Work to complete –
Among the entries below, one line contains "C112: 10nF (GND, VOL) -> 18pF (GND, VOL)" and another contains "V3: AC 12V (AGND, W2) -> AC 12V (3V3, W2)". Transcribe those two lines and every line between them, exactly.

Content revision data:
*** Begin section ***
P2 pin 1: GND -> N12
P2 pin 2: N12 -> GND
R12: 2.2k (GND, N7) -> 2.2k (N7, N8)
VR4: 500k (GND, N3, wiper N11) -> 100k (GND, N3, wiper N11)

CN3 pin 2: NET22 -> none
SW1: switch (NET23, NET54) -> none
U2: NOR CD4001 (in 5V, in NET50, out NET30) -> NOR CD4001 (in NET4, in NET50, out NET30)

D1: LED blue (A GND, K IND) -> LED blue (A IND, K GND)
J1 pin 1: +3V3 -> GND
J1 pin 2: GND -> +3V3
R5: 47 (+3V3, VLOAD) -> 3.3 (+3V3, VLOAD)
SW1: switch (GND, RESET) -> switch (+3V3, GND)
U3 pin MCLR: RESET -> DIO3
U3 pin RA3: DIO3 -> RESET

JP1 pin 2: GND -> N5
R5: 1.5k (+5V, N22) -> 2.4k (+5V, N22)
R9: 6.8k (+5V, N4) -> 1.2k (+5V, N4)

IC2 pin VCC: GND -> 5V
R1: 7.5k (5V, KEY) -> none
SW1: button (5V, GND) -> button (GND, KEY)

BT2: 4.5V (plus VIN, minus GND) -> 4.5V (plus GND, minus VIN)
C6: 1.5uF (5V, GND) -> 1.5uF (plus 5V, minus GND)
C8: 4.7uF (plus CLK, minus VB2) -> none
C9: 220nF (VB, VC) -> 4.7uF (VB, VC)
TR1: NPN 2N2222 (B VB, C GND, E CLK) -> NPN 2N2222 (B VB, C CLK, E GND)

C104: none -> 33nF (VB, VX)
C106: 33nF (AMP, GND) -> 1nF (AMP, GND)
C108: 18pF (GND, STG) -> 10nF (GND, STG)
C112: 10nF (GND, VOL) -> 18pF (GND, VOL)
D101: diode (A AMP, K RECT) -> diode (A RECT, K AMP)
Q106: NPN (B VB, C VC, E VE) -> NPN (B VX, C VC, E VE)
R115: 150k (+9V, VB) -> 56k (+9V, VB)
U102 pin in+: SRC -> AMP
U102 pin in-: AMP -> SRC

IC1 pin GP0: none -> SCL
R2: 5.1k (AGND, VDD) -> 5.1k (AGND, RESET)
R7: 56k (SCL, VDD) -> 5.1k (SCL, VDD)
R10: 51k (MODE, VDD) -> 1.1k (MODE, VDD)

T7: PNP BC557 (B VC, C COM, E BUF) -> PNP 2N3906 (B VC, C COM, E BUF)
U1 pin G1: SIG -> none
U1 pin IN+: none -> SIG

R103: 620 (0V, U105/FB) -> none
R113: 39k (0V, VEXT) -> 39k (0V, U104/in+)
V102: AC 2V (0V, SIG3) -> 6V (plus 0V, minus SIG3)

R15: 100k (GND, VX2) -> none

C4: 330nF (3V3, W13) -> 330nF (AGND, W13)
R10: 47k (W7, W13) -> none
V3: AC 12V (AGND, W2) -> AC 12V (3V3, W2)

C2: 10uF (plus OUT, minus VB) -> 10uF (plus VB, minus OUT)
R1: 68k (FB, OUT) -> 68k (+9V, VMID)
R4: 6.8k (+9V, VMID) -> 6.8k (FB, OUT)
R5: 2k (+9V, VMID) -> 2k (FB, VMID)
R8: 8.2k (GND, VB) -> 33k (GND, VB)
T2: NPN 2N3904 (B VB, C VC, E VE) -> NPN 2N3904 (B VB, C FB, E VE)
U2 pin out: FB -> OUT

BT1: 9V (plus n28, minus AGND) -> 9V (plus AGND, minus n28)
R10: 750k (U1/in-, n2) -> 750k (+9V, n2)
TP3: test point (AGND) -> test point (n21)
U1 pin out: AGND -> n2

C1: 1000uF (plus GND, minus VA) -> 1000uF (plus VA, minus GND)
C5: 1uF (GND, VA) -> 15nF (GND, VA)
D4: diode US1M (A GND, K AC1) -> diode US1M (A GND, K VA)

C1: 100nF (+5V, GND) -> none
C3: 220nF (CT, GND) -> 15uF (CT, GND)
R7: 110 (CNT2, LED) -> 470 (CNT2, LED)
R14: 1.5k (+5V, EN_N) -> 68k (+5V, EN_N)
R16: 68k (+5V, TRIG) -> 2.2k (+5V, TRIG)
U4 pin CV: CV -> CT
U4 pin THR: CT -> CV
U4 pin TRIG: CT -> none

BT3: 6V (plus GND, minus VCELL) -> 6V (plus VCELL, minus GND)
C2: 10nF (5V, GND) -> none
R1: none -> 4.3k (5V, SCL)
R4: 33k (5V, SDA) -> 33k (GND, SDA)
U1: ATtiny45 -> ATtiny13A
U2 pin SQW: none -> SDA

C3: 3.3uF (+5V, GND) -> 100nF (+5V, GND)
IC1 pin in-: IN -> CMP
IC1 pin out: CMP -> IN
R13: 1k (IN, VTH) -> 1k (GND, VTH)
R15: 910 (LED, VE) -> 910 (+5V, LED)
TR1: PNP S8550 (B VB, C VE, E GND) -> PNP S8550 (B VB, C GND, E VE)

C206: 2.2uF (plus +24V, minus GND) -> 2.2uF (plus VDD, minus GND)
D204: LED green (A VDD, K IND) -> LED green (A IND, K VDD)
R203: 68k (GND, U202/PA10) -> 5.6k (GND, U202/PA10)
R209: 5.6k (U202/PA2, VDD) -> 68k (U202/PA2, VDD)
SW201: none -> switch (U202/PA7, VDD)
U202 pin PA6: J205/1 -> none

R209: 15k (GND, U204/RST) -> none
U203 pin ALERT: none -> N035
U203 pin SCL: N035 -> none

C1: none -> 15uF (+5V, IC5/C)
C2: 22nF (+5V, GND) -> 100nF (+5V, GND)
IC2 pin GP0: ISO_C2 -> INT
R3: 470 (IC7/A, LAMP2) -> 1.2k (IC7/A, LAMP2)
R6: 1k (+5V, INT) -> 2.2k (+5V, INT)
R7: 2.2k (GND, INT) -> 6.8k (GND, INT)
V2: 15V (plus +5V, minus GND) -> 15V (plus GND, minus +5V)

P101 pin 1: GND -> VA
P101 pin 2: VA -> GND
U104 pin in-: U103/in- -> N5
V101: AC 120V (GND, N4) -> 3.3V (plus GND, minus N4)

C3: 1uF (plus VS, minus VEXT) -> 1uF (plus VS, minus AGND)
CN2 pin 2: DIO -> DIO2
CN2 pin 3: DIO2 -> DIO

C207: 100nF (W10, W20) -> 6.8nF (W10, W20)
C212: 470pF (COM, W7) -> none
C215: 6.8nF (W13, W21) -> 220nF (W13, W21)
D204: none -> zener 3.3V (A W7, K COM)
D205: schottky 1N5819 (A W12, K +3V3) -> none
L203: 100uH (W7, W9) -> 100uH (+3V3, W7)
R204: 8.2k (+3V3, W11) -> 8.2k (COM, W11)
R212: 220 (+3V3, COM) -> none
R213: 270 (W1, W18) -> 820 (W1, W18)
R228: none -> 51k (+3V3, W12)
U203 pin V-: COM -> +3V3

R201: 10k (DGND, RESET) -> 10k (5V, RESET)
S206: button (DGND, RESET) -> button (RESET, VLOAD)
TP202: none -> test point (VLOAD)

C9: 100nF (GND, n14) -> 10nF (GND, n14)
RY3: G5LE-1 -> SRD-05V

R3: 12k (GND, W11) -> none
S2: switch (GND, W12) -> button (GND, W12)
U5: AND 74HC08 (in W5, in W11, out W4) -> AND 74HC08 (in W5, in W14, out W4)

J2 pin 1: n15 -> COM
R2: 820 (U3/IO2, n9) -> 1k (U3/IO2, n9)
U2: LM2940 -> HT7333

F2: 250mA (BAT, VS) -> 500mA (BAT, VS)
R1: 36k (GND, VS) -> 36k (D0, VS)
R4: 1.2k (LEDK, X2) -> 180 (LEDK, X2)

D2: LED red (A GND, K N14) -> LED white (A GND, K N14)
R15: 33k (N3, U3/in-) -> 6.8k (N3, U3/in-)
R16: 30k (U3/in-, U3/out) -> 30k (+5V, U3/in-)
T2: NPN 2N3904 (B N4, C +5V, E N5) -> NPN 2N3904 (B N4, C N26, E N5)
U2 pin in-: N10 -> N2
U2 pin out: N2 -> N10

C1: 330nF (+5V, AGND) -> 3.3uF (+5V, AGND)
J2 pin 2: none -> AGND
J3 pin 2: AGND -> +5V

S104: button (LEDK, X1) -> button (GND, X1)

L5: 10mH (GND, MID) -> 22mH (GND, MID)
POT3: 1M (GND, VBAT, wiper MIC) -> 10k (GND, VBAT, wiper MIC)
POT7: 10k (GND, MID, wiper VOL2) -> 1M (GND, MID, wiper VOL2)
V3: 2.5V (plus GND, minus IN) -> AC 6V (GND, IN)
*** End section ***
Answer to the problem –
C112: 10nF (GND, VOL) -> 18pF (GND, VOL)
D101: diode (A AMP, K RECT) -> diode (A RECT, K AMP)
Q106: NPN (B VB, C VC, E VE) -> NPN (B VX, C VC, E VE)
R115: 150k (+9V, VB) -> 56k (+9V, VB)
U102 pin in+: SRC -> AMP
U102 pin in-: AMP -> SRC

IC1 pin GP0: none -> SCL
R2: 5.1k (AGND, VDD) -> 5.1k (AGND, RESET)
R7: 56k (SCL, VDD) -> 5.1k (SCL, VDD)
R10: 51k (MODE, VDD) -> 1.1k (MODE, VDD)

T7: PNP BC557 (B VC, C COM, E BUF) -> PNP 2N3906 (B VC, C COM, E BUF)
U1 pin G1: SIG -> none
U1 pin IN+: none -> SIG

R103: 620 (0V, U105/FB) -> none
R113: 39k (0V, VEXT) -> 39k (0V, U104/in+)
V102: AC 2V (0V, SIG3) -> 6V (plus 0V, minus SIG3)

R15: 100k (GND, VX2) -> none

C4: 330nF (3V3, W13) -> 330nF (AGND, W13)
R10: 47k (W7, W13) -> none
V3: AC 12V (AGND, W2) -> AC 12V (3V3, W2)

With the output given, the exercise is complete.